**What you are asked to do:** Lines to return, exactly: from the line with "purple capsule: 3 -> 2" to the line with "purple rolling pin: 6 -> 2" in the entries below, both included.

[Stored entries]
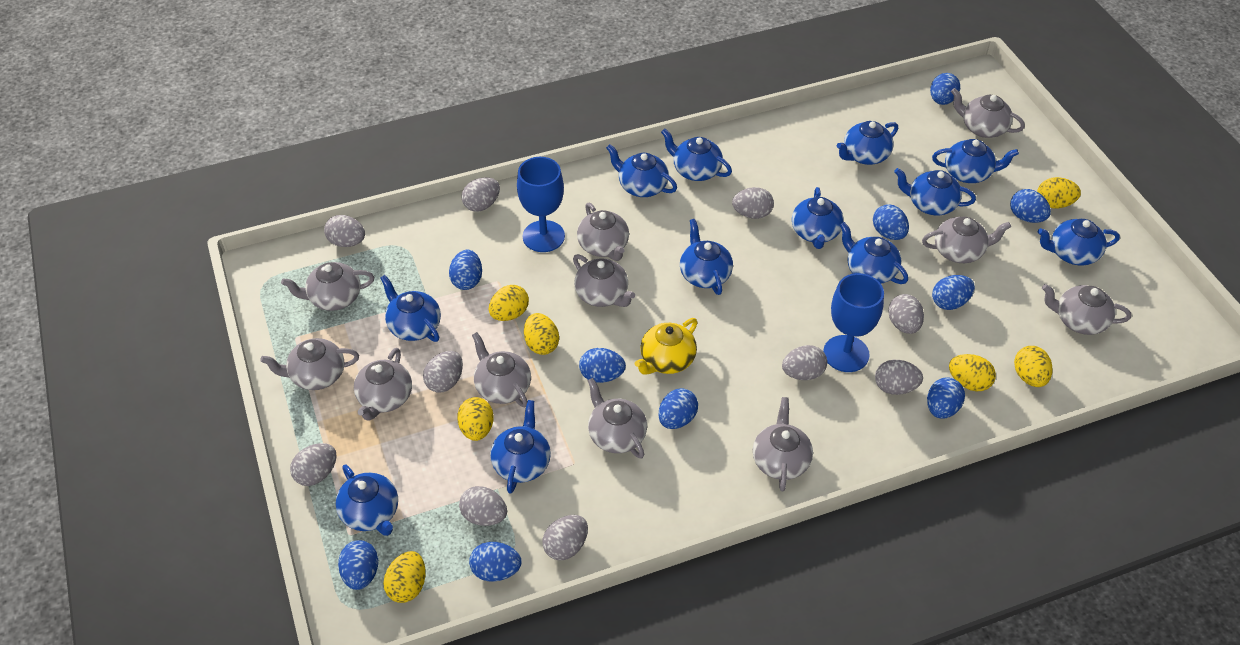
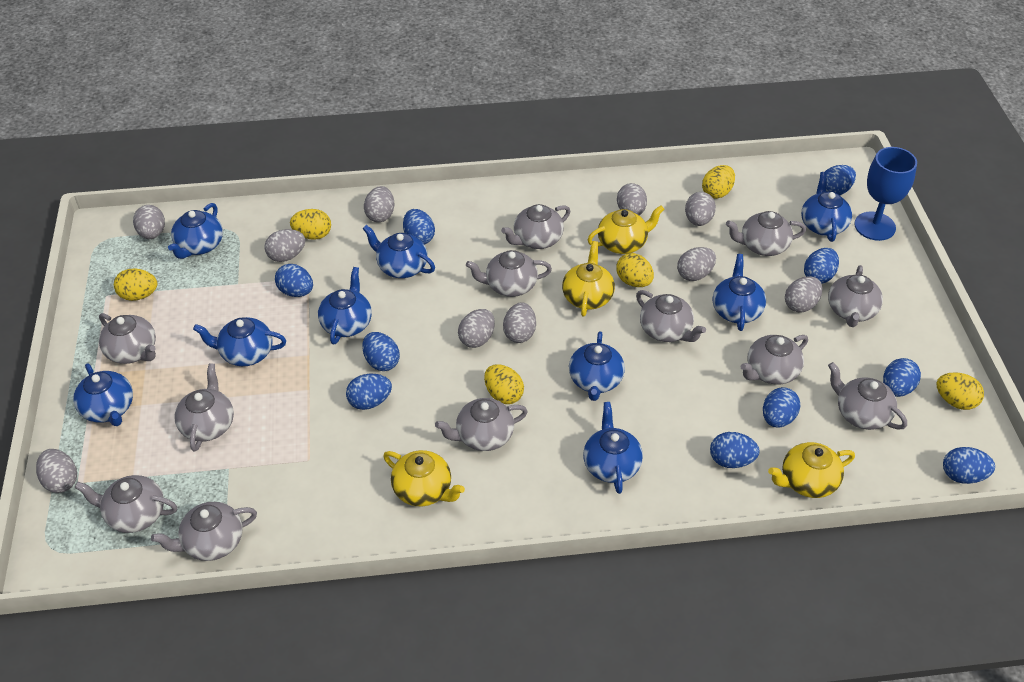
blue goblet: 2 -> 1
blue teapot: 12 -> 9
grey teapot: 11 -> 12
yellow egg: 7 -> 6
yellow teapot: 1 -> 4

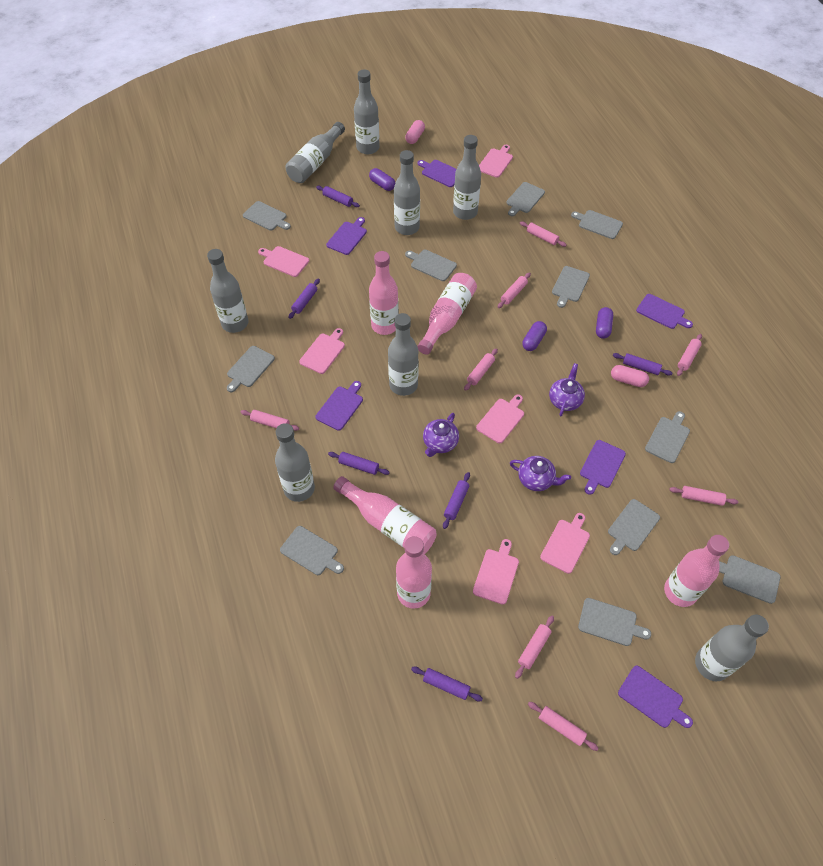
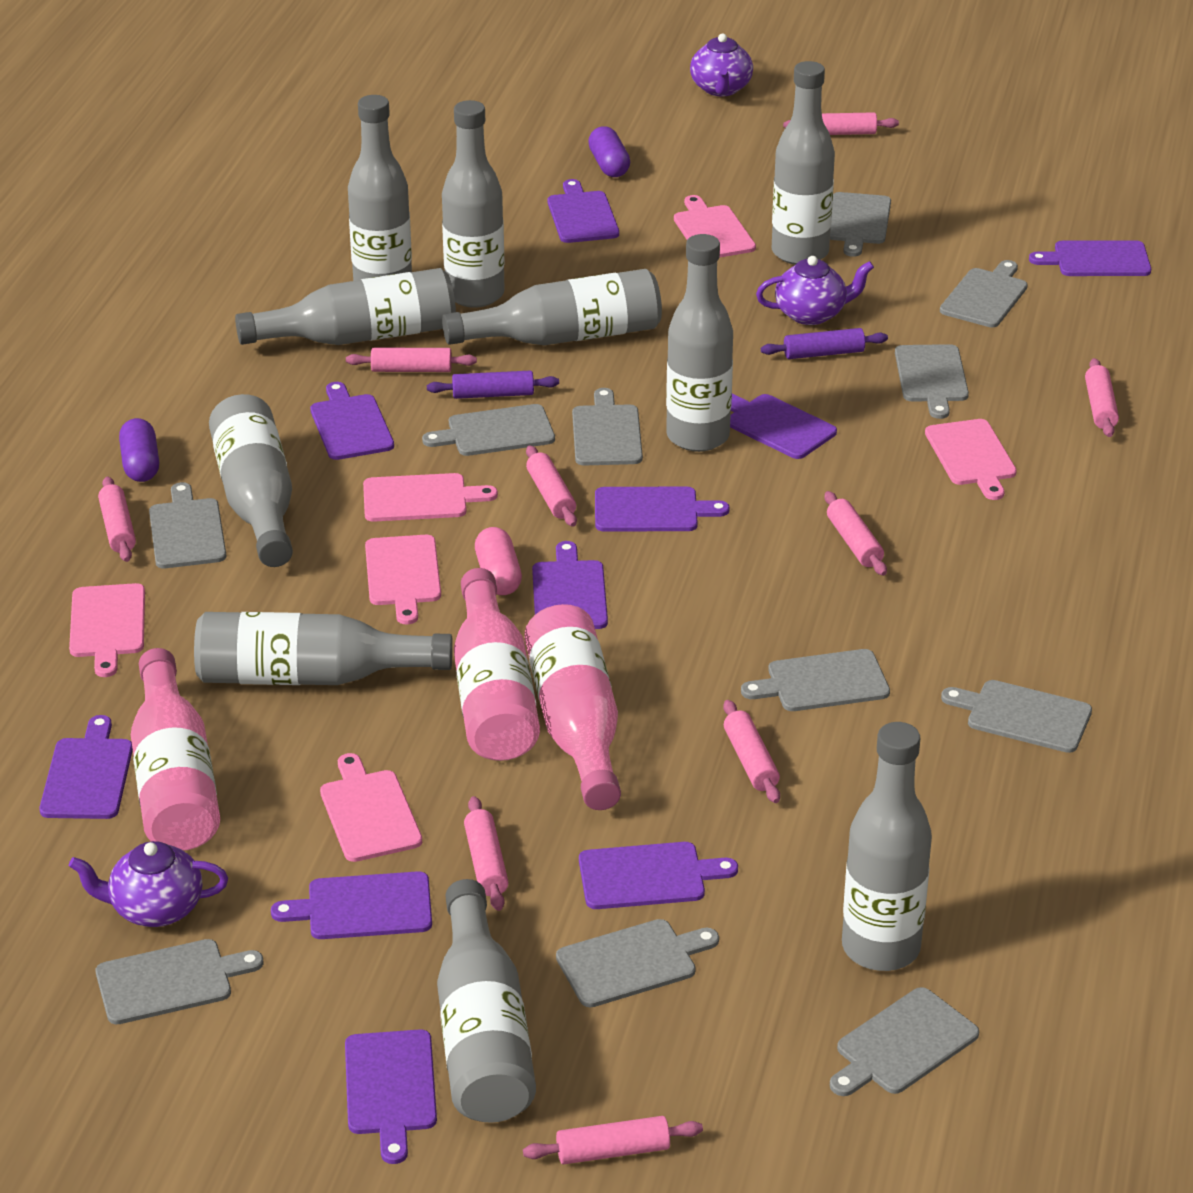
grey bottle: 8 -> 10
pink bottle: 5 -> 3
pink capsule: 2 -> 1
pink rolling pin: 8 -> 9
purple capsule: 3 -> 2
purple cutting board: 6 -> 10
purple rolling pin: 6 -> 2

==

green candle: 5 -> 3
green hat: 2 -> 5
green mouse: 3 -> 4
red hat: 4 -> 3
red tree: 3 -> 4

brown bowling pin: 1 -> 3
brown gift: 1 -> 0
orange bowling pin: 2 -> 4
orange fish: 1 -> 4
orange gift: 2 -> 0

--

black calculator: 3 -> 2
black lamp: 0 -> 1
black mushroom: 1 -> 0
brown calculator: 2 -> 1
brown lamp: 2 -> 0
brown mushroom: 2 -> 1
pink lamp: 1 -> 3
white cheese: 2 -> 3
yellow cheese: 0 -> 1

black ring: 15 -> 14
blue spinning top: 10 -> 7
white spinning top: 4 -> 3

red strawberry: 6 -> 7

**Response area:**
purple capsule: 3 -> 2
purple cutting board: 6 -> 10
purple rolling pin: 6 -> 2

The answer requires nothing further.